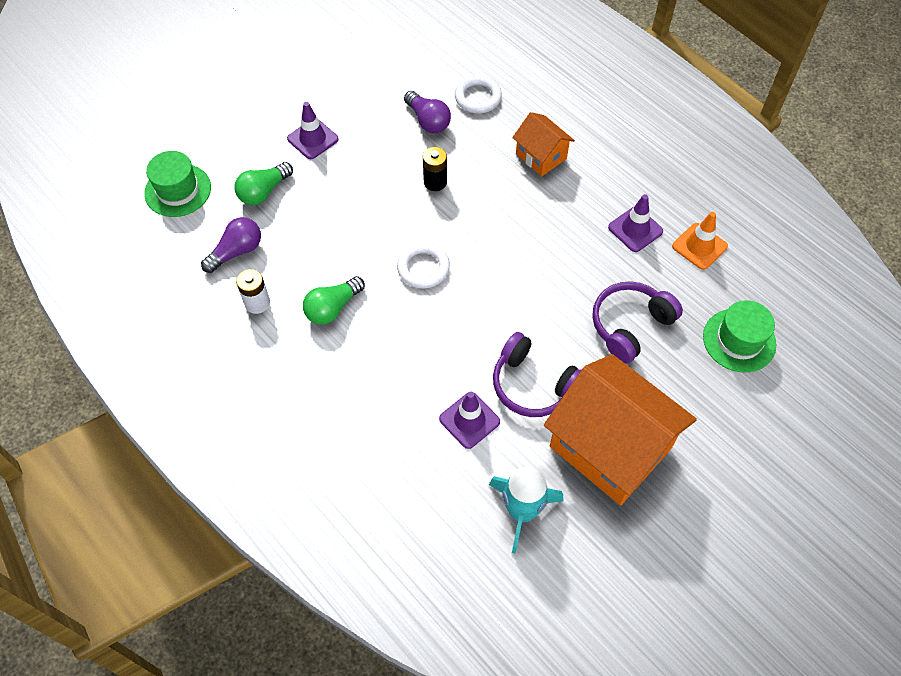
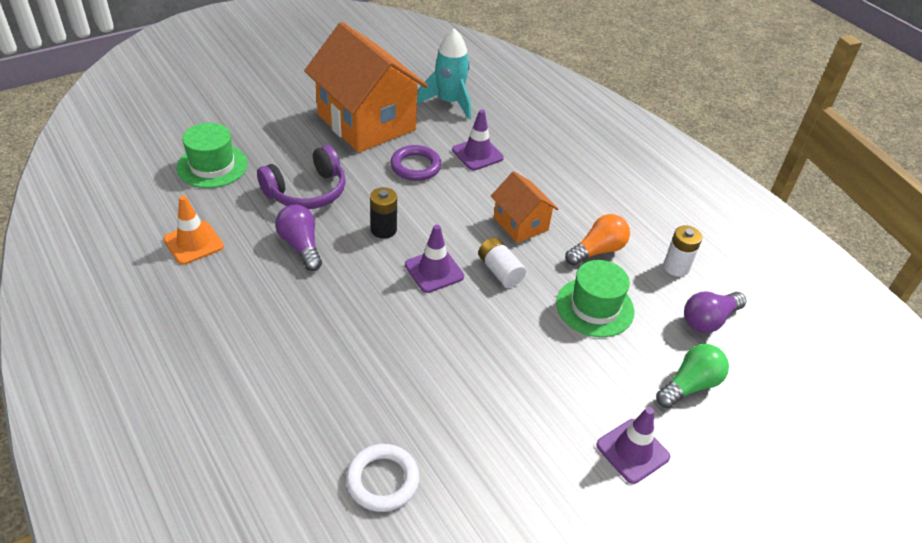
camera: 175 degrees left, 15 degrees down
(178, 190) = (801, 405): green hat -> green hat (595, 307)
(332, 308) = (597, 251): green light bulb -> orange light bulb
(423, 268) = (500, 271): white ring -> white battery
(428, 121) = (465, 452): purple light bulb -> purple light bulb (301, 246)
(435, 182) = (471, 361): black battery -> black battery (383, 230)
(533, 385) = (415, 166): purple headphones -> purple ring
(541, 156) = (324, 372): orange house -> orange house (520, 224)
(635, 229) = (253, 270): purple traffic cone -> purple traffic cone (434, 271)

--

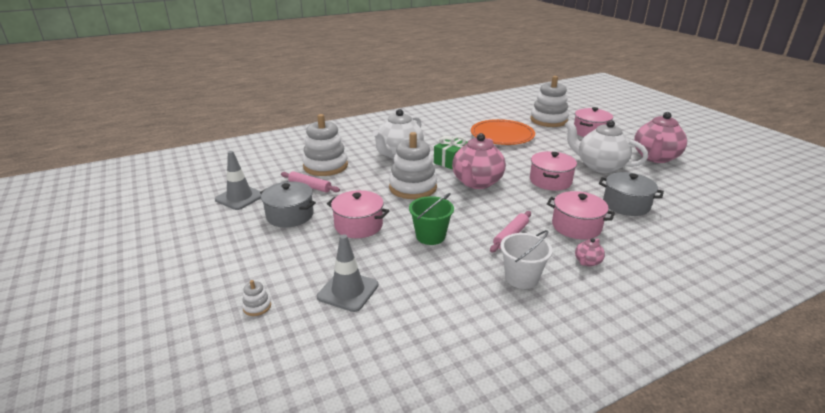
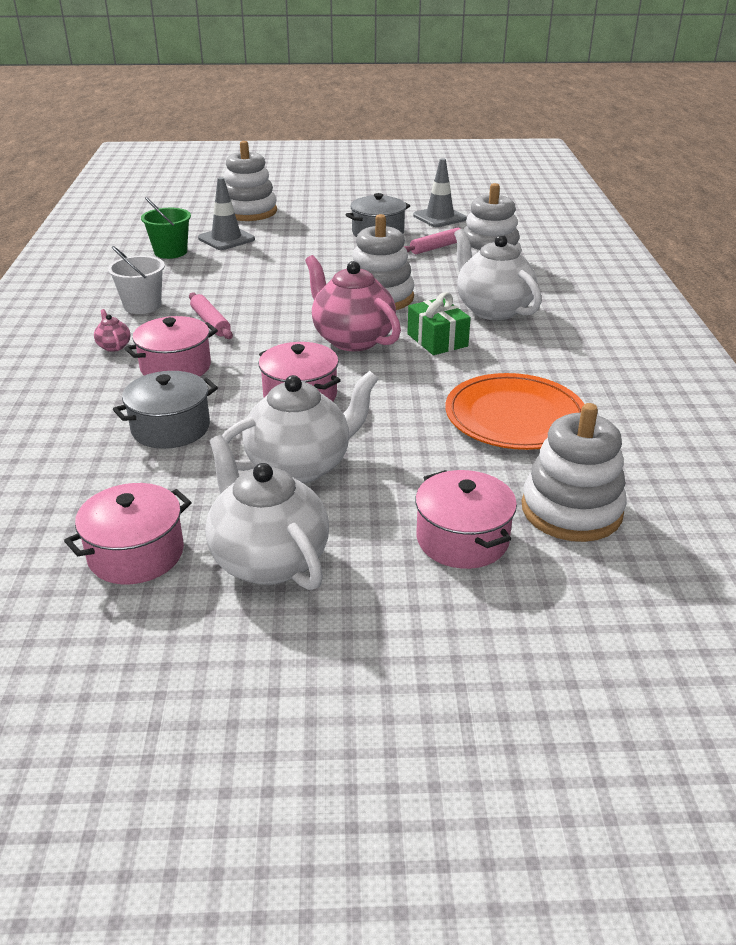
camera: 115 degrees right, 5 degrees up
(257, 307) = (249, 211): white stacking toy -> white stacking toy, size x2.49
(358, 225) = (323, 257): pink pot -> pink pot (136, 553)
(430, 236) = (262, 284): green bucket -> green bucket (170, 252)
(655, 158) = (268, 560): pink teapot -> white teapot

--

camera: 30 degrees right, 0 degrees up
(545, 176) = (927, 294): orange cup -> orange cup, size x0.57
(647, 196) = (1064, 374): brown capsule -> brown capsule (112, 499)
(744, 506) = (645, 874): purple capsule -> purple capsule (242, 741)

--- What to do ---
Going back over the entries above, copy word for word every line from the one that has "camera: 30 degrees right, 0 degrees up" on through the one that has "(744, 506) = (645, 874): purple".

--- Exercise result ---
camera: 30 degrees right, 0 degrees up
(545, 176) = (927, 294): orange cup -> orange cup, size x0.57
(647, 196) = (1064, 374): brown capsule -> brown capsule (112, 499)
(744, 506) = (645, 874): purple capsule -> purple capsule (242, 741)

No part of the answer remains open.